Entries taken from a collection
┌──

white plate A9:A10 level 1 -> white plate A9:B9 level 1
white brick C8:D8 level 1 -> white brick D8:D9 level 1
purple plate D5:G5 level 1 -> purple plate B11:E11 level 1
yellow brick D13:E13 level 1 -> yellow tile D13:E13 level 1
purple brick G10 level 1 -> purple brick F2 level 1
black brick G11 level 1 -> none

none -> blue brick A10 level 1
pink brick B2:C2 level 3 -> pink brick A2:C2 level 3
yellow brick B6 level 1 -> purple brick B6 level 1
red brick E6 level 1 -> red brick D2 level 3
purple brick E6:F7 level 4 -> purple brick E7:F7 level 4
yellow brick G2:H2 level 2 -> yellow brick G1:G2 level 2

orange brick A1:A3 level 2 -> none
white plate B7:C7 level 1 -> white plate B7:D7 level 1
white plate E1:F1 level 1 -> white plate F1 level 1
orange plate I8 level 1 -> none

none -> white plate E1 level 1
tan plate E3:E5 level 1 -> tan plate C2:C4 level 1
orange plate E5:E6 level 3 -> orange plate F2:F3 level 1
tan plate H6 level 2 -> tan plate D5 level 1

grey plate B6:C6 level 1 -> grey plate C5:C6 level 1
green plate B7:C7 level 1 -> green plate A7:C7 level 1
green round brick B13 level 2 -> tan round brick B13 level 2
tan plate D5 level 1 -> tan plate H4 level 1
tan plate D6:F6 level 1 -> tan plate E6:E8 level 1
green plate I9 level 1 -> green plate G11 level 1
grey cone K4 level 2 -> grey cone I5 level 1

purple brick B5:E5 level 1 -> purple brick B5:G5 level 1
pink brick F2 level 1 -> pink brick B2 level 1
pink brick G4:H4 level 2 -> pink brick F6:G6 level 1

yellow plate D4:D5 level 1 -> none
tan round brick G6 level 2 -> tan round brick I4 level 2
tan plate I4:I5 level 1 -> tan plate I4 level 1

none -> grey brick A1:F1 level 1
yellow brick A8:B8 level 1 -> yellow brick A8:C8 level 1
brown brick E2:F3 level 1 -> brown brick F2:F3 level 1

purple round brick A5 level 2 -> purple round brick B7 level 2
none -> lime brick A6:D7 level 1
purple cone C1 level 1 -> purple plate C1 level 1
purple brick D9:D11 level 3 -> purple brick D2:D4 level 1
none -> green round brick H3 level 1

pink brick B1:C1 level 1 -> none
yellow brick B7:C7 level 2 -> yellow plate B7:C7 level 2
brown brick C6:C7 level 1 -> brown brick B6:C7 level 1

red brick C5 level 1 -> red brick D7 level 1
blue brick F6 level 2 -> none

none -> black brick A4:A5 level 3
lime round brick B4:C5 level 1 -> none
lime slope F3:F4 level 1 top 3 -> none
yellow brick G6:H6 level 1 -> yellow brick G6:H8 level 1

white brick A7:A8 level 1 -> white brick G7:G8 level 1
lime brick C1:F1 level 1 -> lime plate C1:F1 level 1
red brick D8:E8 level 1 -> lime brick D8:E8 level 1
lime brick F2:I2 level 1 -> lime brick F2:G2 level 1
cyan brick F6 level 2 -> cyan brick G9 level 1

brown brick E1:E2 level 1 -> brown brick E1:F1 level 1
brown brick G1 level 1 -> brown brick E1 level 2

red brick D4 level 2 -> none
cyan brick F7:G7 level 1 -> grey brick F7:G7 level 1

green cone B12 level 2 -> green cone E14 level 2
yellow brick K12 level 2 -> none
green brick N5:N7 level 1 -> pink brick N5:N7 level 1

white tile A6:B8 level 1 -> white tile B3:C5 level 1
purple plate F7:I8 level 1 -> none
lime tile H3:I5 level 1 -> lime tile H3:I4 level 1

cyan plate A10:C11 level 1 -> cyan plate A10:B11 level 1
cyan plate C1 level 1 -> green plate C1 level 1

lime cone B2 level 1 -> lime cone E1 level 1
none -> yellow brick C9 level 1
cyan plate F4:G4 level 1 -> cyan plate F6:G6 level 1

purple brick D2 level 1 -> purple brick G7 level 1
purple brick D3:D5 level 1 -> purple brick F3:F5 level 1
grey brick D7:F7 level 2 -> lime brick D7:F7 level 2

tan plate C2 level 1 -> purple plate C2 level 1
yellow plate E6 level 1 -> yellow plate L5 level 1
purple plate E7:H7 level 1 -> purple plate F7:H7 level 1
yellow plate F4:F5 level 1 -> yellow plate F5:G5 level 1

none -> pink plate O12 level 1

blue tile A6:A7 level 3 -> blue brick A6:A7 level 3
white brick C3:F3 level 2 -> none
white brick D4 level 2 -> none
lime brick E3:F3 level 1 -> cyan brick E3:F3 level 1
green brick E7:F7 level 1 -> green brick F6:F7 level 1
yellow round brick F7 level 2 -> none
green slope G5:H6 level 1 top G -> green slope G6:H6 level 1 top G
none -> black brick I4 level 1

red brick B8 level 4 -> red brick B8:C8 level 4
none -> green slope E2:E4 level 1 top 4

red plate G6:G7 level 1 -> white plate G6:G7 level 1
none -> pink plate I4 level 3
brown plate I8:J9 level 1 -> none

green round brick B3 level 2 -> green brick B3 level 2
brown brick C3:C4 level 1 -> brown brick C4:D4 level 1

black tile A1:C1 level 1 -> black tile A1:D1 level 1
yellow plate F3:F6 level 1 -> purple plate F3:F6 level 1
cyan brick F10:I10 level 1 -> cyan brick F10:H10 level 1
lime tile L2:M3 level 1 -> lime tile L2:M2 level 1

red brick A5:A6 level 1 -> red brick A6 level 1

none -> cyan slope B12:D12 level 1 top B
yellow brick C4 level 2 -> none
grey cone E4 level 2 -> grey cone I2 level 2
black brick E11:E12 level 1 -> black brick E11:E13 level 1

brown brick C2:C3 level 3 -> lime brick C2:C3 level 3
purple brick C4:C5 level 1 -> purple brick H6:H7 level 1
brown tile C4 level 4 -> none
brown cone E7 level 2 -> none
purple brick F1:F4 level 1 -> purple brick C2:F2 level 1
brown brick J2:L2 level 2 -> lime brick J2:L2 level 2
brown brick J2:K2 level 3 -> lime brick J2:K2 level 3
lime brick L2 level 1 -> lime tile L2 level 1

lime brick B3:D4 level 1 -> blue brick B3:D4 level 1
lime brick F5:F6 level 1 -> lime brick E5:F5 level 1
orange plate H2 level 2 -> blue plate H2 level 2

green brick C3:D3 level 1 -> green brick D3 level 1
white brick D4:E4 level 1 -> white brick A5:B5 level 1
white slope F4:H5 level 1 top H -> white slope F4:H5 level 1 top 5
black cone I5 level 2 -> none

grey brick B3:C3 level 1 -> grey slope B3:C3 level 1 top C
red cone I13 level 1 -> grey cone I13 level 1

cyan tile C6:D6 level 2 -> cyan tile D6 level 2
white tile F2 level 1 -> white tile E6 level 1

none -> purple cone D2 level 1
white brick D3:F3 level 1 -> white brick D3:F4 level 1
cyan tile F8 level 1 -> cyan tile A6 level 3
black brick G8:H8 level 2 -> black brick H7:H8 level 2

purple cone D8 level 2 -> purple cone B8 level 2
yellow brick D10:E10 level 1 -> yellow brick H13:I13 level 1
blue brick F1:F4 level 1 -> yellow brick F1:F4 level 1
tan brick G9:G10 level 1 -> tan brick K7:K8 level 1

└──

* _WHAT YOU NEED TO DO_: In the entries above, find the line holding "tan plate C2 level" and the line holding "none -> green slope E2:E4 level 1 top 4"; print both of them and every line between, exactly, and nothing else.

* _FINAL ANSWER_:
tan plate C2 level 1 -> purple plate C2 level 1
yellow plate E6 level 1 -> yellow plate L5 level 1
purple plate E7:H7 level 1 -> purple plate F7:H7 level 1
yellow plate F4:F5 level 1 -> yellow plate F5:G5 level 1

none -> pink plate O12 level 1

blue tile A6:A7 level 3 -> blue brick A6:A7 level 3
white brick C3:F3 level 2 -> none
white brick D4 level 2 -> none
lime brick E3:F3 level 1 -> cyan brick E3:F3 level 1
green brick E7:F7 level 1 -> green brick F6:F7 level 1
yellow round brick F7 level 2 -> none
green slope G5:H6 level 1 top G -> green slope G6:H6 level 1 top G
none -> black brick I4 level 1

red brick B8 level 4 -> red brick B8:C8 level 4
none -> green slope E2:E4 level 1 top 4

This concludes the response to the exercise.